Task: Once every line holding "grey" in the listing below has been found, give their number and nothing more.

Excerpted data:

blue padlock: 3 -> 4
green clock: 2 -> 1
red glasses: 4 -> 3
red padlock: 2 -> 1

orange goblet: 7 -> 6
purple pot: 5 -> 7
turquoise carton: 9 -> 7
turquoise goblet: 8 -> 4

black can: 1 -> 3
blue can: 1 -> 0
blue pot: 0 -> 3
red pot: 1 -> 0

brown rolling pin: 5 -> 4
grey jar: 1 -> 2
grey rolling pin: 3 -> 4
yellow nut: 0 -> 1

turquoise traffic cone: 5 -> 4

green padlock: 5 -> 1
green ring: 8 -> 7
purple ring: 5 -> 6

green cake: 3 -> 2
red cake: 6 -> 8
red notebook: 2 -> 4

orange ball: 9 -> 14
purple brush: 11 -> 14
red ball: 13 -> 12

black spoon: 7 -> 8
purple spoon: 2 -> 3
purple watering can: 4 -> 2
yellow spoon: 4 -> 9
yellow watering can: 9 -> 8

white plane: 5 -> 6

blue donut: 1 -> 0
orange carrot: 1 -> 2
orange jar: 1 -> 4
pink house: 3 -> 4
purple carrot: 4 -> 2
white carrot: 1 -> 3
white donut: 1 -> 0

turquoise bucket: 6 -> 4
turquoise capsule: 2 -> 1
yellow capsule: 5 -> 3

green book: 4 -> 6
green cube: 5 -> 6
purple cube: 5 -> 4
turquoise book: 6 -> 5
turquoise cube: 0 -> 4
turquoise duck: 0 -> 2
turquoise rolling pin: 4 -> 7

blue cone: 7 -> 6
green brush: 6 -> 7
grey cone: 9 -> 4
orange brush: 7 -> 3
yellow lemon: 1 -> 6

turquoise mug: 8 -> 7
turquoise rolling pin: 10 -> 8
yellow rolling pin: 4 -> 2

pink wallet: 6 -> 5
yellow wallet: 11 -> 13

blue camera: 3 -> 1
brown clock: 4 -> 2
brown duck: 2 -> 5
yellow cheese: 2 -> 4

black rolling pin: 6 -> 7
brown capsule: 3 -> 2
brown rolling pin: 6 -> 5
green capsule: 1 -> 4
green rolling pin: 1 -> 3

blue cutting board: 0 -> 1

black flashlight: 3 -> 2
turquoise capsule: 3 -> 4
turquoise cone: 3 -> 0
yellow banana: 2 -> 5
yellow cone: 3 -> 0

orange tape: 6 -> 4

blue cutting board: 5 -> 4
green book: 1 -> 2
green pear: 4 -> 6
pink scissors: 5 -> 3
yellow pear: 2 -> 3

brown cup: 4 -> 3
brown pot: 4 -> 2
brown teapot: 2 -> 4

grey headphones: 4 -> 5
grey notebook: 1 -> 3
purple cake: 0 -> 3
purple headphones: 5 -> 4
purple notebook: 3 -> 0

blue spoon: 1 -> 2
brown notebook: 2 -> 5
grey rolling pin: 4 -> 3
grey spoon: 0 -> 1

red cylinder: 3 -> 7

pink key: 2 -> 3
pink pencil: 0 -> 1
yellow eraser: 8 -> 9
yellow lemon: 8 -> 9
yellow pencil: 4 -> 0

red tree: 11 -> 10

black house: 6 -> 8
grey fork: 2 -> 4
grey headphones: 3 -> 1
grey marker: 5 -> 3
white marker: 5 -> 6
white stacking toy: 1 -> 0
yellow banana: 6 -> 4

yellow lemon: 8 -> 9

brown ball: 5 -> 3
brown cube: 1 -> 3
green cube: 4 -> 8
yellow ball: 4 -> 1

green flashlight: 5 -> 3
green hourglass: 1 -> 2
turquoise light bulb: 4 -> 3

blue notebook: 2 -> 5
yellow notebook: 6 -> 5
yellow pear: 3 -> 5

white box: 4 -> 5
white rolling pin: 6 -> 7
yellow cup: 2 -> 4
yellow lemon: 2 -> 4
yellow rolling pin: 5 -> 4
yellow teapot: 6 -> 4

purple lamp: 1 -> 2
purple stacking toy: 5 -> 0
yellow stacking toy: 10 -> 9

Answer to this exercise: 10